* PROVIDED MATERIAL
* BEGIN *

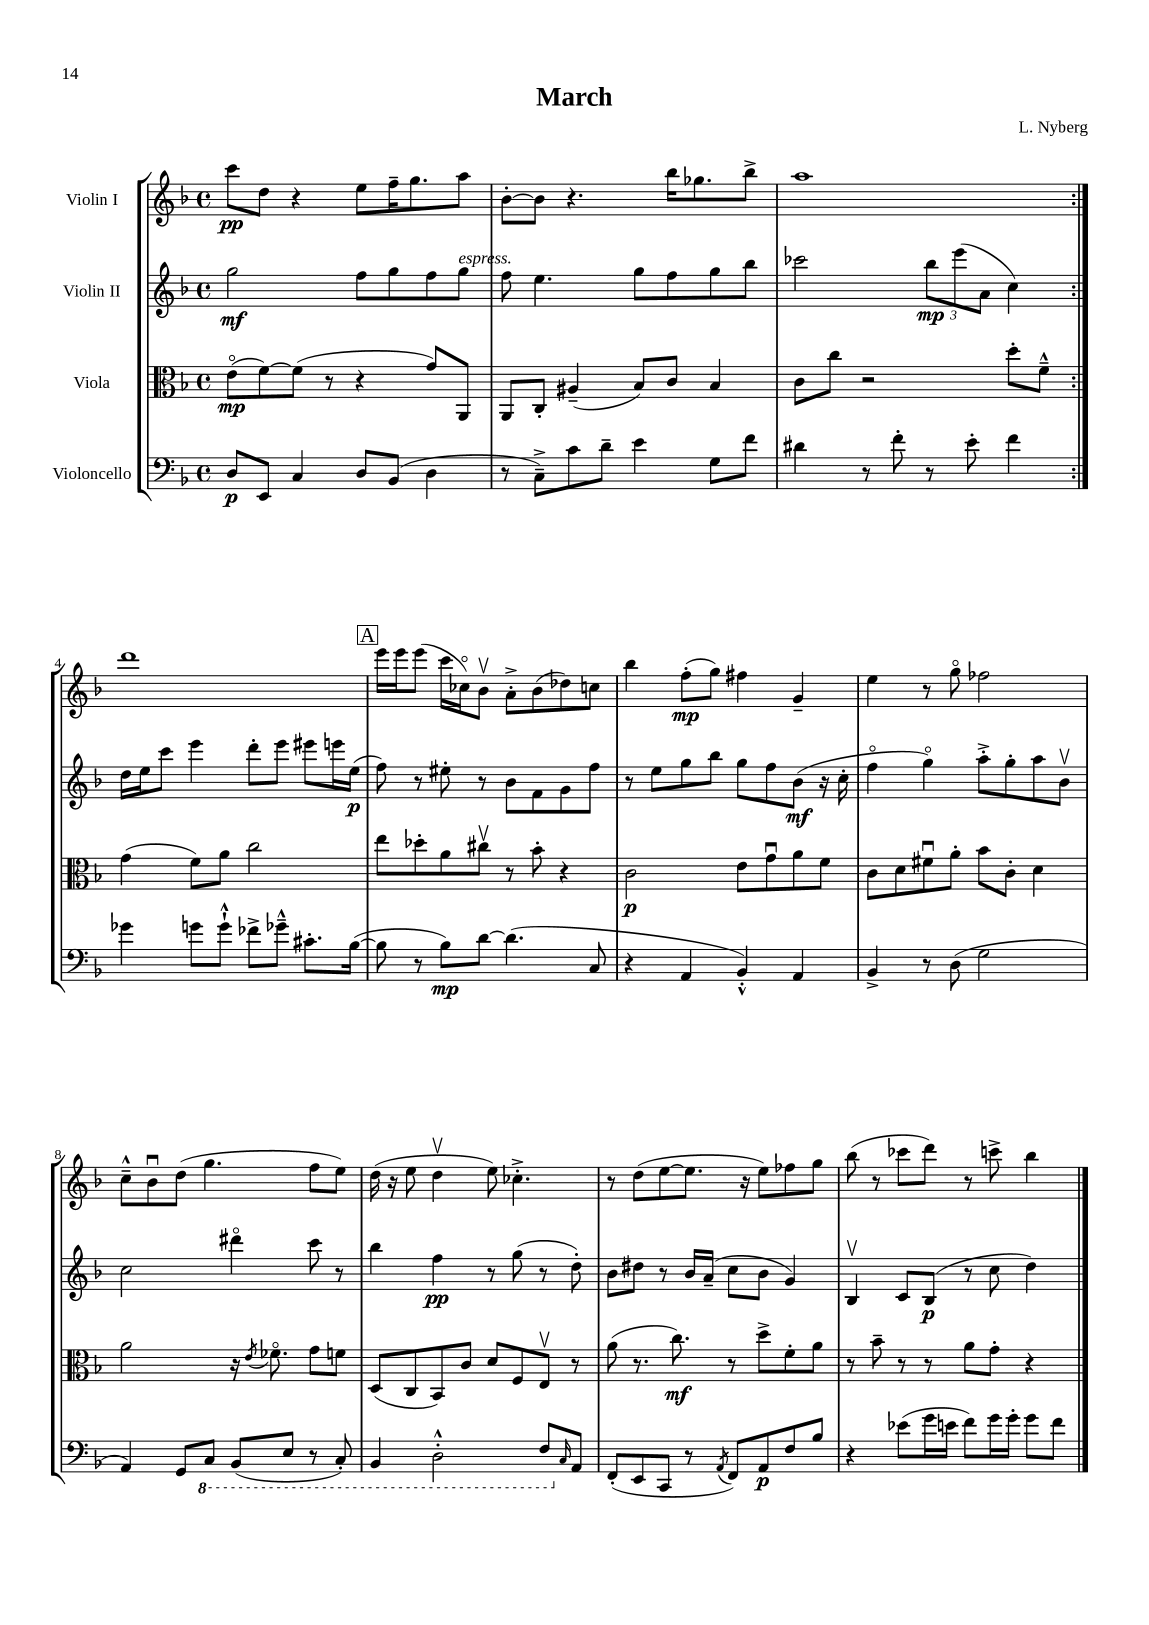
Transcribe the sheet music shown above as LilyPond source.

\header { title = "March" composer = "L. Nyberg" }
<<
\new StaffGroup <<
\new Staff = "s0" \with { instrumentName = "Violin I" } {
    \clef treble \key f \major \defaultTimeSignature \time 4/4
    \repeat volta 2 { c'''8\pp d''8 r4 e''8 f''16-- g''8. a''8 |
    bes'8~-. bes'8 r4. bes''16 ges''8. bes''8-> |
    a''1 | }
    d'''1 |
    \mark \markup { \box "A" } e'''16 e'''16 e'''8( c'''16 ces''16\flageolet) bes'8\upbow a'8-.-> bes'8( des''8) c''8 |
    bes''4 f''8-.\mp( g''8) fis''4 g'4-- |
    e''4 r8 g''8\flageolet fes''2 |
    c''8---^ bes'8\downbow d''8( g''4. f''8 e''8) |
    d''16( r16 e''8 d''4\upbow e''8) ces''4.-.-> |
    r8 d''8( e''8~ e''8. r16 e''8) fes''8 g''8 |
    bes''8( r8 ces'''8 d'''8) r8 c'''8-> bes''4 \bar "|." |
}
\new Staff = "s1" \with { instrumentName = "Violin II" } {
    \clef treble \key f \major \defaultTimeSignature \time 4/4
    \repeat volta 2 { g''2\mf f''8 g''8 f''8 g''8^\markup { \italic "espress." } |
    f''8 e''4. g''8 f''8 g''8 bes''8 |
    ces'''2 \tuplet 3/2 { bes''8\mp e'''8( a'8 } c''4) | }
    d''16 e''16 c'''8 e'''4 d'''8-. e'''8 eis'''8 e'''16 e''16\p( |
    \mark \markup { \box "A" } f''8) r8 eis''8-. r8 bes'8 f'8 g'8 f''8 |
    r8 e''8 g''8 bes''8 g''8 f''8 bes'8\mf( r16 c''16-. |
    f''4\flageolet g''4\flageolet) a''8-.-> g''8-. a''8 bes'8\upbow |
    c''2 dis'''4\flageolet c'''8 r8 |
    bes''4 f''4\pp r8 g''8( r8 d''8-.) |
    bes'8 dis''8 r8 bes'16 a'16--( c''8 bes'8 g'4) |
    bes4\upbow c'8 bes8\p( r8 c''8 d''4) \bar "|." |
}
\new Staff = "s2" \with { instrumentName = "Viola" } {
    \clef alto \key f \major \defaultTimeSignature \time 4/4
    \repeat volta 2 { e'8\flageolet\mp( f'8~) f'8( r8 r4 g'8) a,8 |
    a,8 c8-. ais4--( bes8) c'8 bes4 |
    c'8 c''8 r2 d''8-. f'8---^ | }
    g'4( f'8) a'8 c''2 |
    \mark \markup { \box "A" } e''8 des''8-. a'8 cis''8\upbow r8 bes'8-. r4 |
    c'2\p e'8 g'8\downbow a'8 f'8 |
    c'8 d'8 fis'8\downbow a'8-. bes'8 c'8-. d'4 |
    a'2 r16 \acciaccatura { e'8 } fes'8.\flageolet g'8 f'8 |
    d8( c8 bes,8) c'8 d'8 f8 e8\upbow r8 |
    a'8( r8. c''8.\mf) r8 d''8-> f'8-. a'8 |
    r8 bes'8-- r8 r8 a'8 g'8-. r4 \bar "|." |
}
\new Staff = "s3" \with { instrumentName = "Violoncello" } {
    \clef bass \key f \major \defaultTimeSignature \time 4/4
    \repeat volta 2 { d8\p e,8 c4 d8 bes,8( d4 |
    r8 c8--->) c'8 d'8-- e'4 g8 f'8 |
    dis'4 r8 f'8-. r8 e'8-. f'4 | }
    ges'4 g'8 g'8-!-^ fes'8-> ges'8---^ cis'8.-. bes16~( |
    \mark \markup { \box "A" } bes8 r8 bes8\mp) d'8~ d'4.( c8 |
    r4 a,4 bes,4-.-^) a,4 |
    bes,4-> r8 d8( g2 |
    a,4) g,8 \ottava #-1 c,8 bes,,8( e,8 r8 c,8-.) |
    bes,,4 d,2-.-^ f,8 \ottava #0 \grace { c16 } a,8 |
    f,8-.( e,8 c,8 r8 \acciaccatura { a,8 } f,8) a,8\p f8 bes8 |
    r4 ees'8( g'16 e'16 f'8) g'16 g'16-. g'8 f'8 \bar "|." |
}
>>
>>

* END *

* WHAT IS REQUIRED
Return each line above that contains the string "with", where uppercase and lowercase letters count as different.

* FINAL RESULT
\new Staff = "s0" \with { instrumentName = "Violin I" } {
\new Staff = "s1" \with { instrumentName = "Violin II" } {
\new Staff = "s2" \with { instrumentName = "Viola" } {
\new Staff = "s3" \with { instrumentName = "Violoncello" } {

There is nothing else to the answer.